** Records for this exercise **
● ● ● ●
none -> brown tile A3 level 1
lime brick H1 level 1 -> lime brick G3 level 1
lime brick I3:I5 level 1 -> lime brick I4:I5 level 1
● ● ● ●
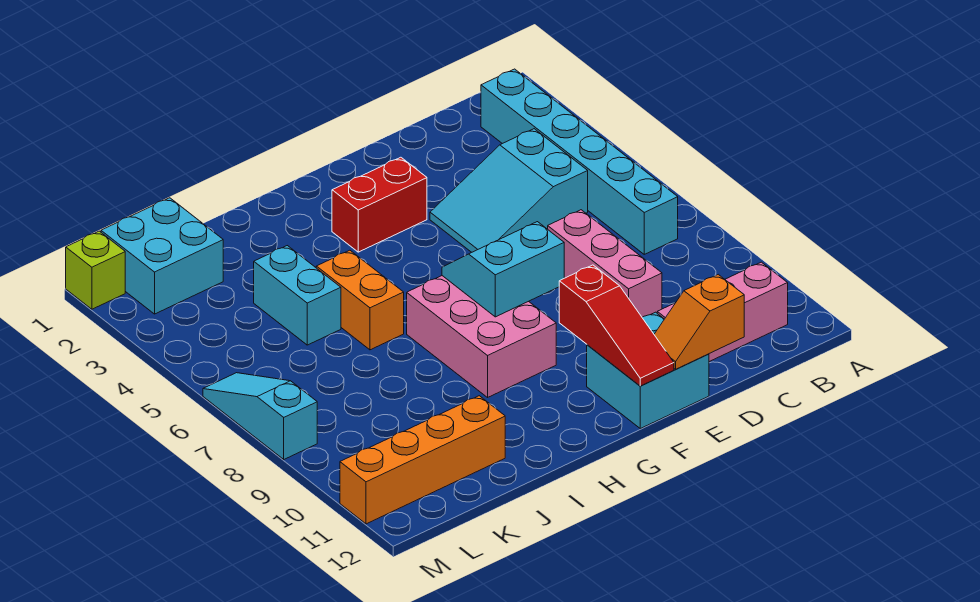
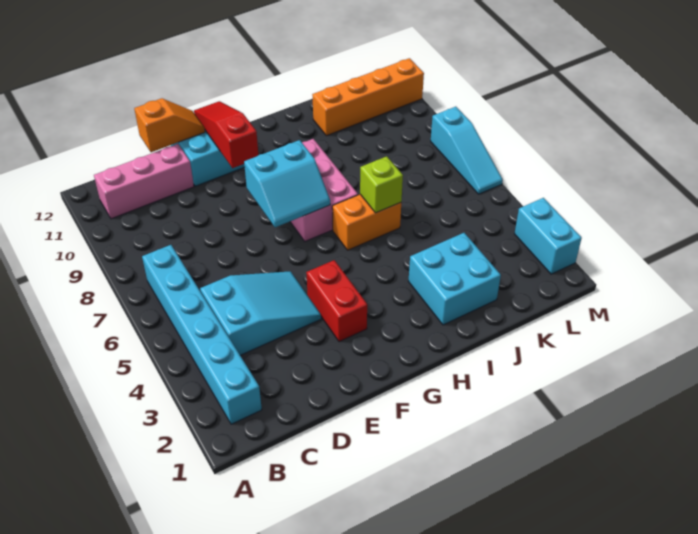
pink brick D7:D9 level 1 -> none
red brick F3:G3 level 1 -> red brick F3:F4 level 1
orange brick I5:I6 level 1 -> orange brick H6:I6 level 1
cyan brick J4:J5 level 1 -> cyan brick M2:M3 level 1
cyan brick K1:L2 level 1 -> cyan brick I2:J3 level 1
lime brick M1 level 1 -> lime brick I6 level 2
● ● ● ●
** Work to be completed **
Report each line above that includes the string "none".

** Exercise solution **
none -> brown tile A3 level 1
pink brick D7:D9 level 1 -> none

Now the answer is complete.